Segment Start: EXCERPTED RECORDS

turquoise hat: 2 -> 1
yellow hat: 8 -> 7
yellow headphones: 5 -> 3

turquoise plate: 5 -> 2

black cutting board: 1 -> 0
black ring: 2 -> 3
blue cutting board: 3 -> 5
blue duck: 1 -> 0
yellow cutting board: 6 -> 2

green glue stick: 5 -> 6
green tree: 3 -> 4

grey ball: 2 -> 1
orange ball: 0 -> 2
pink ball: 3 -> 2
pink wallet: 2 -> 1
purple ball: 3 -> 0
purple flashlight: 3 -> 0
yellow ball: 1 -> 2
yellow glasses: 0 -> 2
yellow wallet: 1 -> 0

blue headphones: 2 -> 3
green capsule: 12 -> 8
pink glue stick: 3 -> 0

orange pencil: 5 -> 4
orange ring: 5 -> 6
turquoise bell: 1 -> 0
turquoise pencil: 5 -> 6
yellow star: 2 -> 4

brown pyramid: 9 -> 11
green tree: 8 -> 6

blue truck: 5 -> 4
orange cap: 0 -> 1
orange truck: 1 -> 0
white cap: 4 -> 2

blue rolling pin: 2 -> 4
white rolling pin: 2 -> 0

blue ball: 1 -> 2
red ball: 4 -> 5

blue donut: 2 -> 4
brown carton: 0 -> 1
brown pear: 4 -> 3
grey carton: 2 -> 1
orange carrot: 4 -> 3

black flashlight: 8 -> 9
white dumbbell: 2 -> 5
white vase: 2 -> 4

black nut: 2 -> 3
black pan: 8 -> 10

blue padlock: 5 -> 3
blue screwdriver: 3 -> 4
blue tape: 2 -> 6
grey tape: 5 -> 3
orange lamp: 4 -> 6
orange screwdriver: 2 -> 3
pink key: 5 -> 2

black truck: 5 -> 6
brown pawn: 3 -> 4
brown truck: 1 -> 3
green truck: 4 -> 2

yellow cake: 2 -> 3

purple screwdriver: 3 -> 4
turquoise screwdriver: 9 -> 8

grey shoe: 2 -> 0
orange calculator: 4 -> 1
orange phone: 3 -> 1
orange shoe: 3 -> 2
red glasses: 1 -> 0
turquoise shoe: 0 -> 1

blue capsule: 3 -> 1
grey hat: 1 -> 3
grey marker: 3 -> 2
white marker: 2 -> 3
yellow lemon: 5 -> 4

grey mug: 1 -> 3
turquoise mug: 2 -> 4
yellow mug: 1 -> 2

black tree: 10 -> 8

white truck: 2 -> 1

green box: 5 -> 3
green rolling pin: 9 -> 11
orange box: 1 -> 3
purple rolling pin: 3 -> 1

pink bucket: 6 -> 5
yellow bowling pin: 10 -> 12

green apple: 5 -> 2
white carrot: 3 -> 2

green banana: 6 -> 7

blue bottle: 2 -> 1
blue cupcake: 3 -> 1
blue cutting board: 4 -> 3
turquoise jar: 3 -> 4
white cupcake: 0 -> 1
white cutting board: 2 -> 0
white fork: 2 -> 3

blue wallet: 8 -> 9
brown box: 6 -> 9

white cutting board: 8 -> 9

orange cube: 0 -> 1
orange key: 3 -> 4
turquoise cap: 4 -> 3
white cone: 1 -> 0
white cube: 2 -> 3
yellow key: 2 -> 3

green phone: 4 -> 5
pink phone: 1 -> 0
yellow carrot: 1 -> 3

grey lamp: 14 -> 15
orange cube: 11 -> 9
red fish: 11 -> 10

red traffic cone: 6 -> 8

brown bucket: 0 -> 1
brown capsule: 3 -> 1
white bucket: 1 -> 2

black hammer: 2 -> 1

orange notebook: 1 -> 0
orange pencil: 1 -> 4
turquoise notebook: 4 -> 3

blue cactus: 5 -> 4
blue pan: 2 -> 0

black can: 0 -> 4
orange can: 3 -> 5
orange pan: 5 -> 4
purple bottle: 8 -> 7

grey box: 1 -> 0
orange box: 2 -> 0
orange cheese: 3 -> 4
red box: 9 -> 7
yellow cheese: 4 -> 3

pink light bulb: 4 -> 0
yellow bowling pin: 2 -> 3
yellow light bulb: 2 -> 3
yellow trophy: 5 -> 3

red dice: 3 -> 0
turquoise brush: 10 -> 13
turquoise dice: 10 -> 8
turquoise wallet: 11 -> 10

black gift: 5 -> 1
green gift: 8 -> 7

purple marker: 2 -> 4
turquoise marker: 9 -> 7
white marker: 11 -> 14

Segment End: EXCERPTED RECORDS

Since only part of the listing is wanted, copy exactly the lines from the one holding "black flashlight: 8 -> 9" to the one holding "red glasses: 1 -> 0", both included.

black flashlight: 8 -> 9
white dumbbell: 2 -> 5
white vase: 2 -> 4

black nut: 2 -> 3
black pan: 8 -> 10

blue padlock: 5 -> 3
blue screwdriver: 3 -> 4
blue tape: 2 -> 6
grey tape: 5 -> 3
orange lamp: 4 -> 6
orange screwdriver: 2 -> 3
pink key: 5 -> 2

black truck: 5 -> 6
brown pawn: 3 -> 4
brown truck: 1 -> 3
green truck: 4 -> 2

yellow cake: 2 -> 3

purple screwdriver: 3 -> 4
turquoise screwdriver: 9 -> 8

grey shoe: 2 -> 0
orange calculator: 4 -> 1
orange phone: 3 -> 1
orange shoe: 3 -> 2
red glasses: 1 -> 0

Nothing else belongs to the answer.